* [DATA SEGMENT]

■ ■ ■ ■ ■

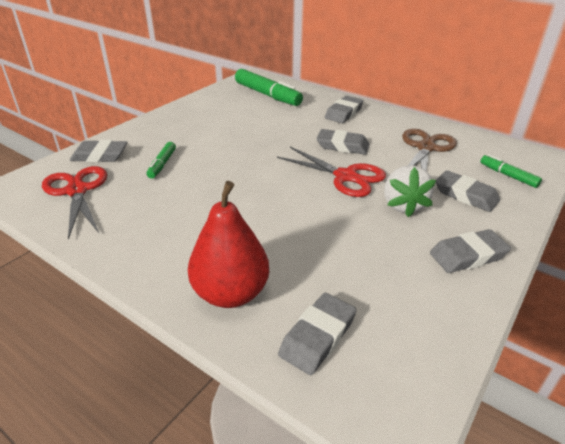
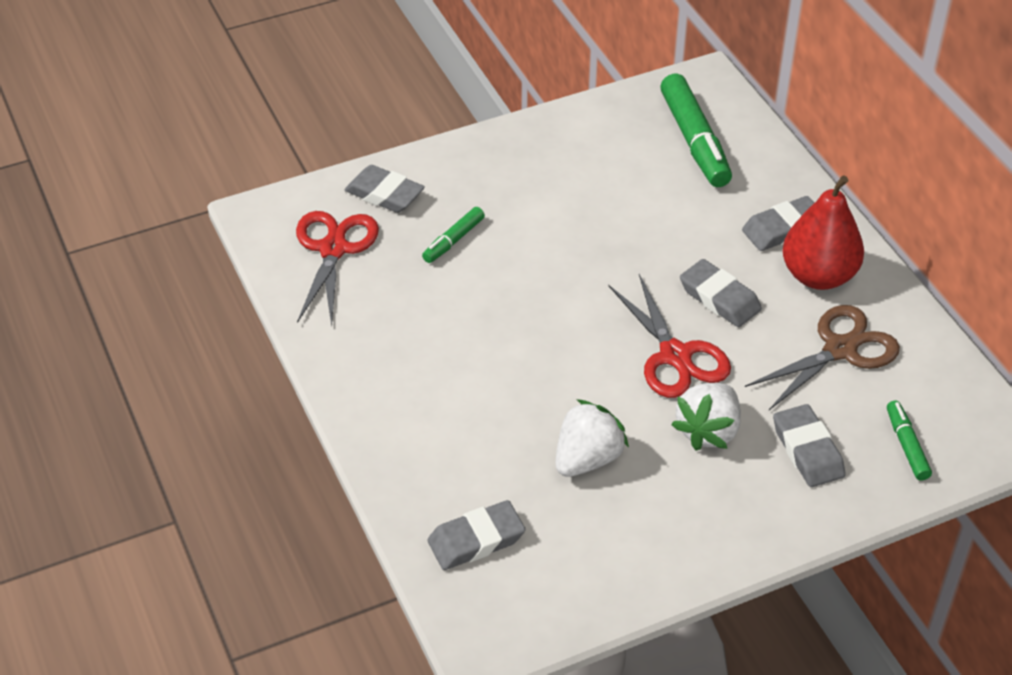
camera: 30 degrees right, 10 degrees up
red pear [188,181,269,308] -> red pear moved to [782,176,864,290]
grey eraser [430,229,511,273] -> none
none -> white strawberry [555,399,629,477]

■ ■ ■ ■ ■

* [REQUIRED ACTION]
Across the listing above, report every line where "none" occurs.

* [ANSWER TO THIS PROBLEM]
grey eraser [430,229,511,273] -> none
none -> white strawberry [555,399,629,477]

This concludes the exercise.